All entries should be copied exactly; the pictures stay out.
****
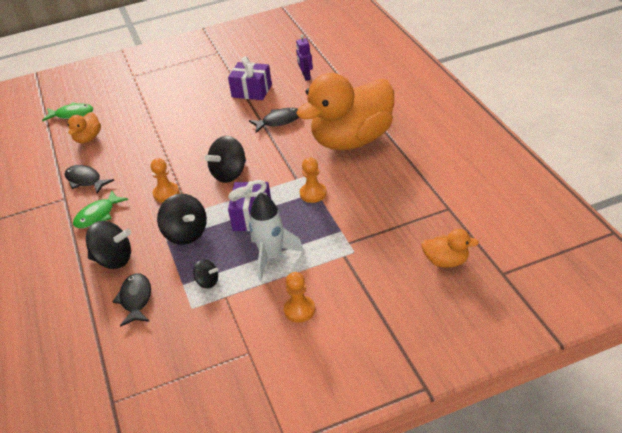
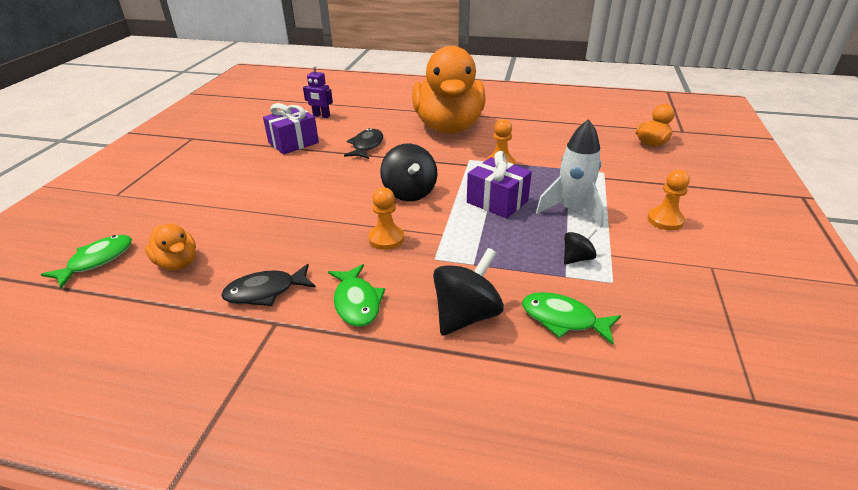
camera: 60 degrees left, 5 degrees down
(136, 299) = (563, 319): black fish -> green fish
(186, 234) = (478, 247): black spinning top -> none

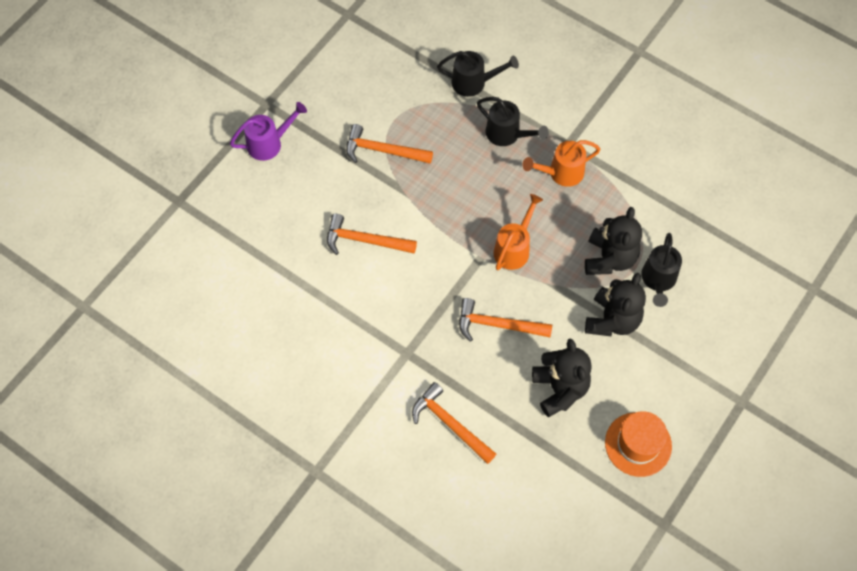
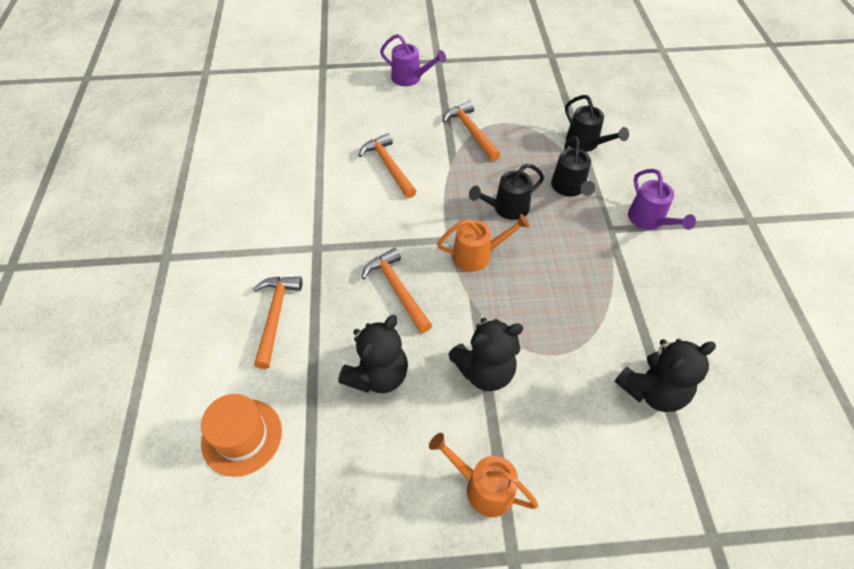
camera: 50 degrees right, 10 degrees down
(561, 173) = (578, 241): orange watering can -> orange watering can (482, 487)
(584, 112) = (649, 221): none -> purple watering can
(609, 258) = (541, 327): black teddy bear -> black teddy bear (652, 390)
(638, 444) = (377, 483): orange hat -> orange hat (242, 436)
(658, 281) = (562, 381): black watering can -> black watering can (506, 208)

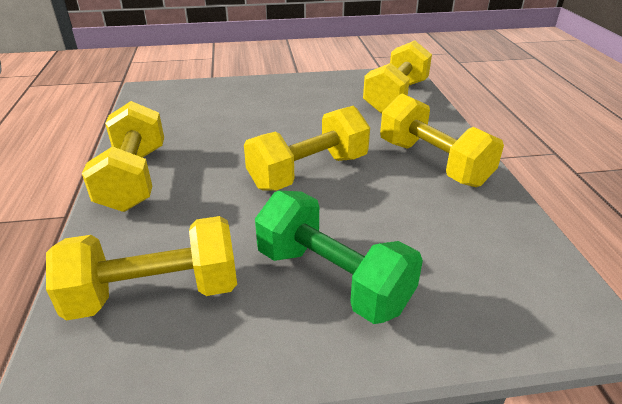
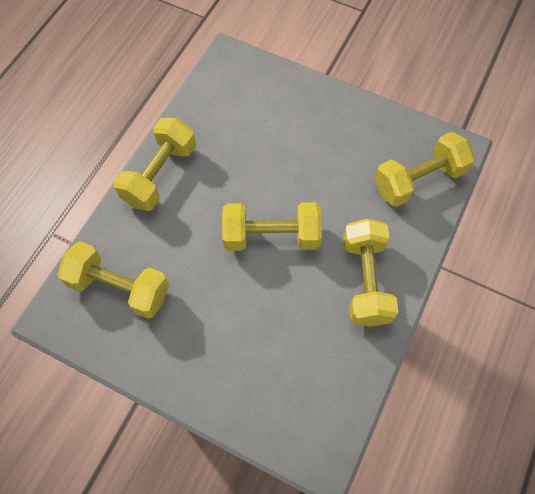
camera: 35 degrees right, 30 degrees up
(332, 279) = (212, 339): green dumbbell -> none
****
EXERCISE OUTPUT:
camera: 60 degrees left, 5 degrees down
(136, 299) = (563, 319): black fish -> green fish
(186, 234) = (478, 247): black spinning top -> none

camera: 50 degrees right, 10 degrees down
(561, 173) = (578, 241): orange watering can -> orange watering can (482, 487)
(584, 112) = (649, 221): none -> purple watering can
(609, 258) = (541, 327): black teddy bear -> black teddy bear (652, 390)
(638, 444) = (377, 483): orange hat -> orange hat (242, 436)
(658, 281) = (562, 381): black watering can -> black watering can (506, 208)

camera: 35 degrees right, 30 degrees up
(332, 279) = (212, 339): green dumbbell -> none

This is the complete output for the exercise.